• [Provided material]:
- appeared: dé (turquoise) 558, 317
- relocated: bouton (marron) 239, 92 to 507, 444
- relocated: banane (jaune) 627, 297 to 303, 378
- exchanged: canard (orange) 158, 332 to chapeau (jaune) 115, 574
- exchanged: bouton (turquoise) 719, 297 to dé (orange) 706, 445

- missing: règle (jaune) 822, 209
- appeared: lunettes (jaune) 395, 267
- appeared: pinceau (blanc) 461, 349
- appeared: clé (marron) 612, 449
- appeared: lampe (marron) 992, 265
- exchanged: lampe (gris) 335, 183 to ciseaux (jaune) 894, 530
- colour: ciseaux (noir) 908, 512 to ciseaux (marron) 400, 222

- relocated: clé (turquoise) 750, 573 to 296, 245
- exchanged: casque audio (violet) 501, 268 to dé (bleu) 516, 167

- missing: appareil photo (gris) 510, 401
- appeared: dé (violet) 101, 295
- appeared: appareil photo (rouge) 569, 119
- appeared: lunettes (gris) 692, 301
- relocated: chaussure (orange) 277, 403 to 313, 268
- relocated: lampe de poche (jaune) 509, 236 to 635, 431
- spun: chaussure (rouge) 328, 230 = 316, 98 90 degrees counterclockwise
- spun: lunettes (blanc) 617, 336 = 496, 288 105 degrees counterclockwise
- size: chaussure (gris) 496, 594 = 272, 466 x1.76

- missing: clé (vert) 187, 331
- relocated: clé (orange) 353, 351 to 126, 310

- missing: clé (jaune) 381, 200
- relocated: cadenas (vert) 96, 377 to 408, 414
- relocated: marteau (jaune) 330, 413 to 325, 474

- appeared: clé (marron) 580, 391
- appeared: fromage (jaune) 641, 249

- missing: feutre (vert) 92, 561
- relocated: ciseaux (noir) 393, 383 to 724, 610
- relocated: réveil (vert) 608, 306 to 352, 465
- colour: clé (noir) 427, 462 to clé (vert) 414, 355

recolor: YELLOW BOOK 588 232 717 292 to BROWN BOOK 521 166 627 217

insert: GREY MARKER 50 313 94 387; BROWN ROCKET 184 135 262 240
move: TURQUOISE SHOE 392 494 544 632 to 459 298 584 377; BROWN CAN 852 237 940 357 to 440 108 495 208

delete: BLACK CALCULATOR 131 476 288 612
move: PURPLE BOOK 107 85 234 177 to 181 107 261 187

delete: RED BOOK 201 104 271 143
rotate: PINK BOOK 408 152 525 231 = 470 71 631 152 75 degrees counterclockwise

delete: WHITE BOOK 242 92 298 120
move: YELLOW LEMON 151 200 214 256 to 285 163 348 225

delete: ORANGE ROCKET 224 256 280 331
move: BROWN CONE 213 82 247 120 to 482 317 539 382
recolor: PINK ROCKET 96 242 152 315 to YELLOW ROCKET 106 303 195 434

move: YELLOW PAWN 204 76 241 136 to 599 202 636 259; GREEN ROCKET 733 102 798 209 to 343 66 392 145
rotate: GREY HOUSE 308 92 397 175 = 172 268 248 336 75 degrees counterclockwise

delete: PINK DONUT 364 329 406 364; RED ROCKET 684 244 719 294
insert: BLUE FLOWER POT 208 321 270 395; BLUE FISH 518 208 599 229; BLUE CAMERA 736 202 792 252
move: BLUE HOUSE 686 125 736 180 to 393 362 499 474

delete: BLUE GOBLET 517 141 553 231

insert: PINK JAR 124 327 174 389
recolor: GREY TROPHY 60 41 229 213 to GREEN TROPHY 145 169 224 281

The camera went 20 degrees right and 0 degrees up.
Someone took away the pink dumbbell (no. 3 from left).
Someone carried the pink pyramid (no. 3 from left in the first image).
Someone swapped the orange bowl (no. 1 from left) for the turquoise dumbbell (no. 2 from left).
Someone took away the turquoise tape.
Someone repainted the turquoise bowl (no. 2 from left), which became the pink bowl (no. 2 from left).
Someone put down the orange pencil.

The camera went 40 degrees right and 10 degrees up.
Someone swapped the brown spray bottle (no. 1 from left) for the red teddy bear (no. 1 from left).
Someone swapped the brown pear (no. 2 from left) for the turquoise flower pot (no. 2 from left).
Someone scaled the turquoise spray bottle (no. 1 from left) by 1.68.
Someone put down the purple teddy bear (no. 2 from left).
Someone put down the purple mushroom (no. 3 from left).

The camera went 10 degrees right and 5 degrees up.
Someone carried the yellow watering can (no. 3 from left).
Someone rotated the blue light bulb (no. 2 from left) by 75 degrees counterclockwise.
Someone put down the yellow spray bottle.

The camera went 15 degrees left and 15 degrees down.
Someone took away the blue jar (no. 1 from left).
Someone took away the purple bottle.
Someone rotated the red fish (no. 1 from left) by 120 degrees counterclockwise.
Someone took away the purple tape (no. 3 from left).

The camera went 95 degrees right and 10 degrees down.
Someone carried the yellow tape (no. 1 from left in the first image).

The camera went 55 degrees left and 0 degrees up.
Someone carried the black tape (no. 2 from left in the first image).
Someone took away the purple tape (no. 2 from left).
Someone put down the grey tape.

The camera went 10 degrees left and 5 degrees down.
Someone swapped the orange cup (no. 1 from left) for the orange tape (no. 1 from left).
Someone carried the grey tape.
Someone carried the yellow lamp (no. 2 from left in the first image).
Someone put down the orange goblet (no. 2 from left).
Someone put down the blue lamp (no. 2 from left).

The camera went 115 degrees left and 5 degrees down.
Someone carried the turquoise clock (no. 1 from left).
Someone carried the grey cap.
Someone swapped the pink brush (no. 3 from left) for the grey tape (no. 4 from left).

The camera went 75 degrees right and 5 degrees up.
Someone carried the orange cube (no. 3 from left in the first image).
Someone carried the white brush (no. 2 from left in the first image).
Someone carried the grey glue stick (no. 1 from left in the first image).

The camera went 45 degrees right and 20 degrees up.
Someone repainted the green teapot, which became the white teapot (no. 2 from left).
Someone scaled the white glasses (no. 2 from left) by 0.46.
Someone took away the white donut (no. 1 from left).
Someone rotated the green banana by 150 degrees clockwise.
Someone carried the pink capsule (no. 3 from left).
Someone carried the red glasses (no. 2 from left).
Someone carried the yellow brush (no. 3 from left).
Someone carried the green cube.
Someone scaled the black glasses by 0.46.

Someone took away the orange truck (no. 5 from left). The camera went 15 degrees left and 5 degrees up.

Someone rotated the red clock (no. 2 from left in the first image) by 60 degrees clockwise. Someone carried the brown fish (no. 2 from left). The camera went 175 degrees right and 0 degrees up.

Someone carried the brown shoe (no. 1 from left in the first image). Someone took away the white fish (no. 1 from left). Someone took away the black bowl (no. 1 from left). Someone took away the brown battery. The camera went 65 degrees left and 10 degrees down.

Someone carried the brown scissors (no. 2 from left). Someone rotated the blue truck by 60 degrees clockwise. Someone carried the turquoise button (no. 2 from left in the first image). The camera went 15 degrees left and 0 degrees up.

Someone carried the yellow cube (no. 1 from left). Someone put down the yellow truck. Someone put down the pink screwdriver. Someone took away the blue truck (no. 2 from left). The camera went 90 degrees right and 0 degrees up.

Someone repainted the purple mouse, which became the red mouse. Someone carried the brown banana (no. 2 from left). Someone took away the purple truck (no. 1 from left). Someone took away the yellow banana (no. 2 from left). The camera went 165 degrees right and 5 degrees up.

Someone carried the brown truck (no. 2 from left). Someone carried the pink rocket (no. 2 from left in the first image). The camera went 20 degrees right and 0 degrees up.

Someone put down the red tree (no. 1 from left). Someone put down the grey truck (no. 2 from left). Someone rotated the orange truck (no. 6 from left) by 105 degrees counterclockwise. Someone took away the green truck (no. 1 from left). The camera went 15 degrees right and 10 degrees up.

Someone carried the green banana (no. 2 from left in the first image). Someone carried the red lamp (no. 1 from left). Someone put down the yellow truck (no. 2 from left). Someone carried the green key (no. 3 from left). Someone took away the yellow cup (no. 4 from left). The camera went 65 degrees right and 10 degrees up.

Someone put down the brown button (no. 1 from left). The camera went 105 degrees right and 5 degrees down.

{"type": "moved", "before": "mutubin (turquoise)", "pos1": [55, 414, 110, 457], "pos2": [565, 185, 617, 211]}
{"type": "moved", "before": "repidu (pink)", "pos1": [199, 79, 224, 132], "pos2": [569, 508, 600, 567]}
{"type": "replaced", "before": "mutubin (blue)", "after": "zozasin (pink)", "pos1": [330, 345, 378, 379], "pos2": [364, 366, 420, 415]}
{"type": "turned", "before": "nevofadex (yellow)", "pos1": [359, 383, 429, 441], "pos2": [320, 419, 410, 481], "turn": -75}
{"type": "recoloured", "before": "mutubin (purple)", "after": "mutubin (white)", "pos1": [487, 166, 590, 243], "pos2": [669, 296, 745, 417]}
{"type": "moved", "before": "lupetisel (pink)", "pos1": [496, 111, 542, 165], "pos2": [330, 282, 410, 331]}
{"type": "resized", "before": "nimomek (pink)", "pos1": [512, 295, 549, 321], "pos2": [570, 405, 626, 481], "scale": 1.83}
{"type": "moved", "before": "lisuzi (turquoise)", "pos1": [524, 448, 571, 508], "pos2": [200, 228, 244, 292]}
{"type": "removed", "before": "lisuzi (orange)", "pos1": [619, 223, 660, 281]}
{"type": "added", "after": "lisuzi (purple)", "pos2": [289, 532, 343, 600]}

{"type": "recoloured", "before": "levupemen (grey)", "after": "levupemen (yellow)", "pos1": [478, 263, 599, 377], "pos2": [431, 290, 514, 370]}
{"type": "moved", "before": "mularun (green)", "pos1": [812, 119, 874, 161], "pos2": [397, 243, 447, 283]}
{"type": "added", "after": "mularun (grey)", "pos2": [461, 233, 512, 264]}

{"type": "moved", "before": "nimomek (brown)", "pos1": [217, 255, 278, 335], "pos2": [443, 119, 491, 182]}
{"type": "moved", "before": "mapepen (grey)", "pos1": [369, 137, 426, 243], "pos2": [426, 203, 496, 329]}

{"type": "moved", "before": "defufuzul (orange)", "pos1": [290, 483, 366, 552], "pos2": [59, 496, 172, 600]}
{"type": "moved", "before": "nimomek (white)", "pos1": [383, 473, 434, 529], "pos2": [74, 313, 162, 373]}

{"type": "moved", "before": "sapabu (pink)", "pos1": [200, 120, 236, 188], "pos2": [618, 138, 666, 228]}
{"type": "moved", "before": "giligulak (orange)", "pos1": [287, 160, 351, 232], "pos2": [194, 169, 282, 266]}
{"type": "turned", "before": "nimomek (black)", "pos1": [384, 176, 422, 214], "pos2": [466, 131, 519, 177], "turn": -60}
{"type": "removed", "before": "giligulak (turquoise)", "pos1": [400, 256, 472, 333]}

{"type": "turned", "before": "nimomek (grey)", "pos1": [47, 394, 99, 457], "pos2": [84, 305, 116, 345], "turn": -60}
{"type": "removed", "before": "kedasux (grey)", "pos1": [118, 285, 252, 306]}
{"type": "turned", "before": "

• [What is expected]:
When a line of the material holds the string "dumbbell", copy that line.

• [Written solution]:
Someone took away the pink dumbbell (no. 3 from left).
Someone swapped the orange bowl (no. 1 from left) for the turquoise dumbbell (no. 2 from left).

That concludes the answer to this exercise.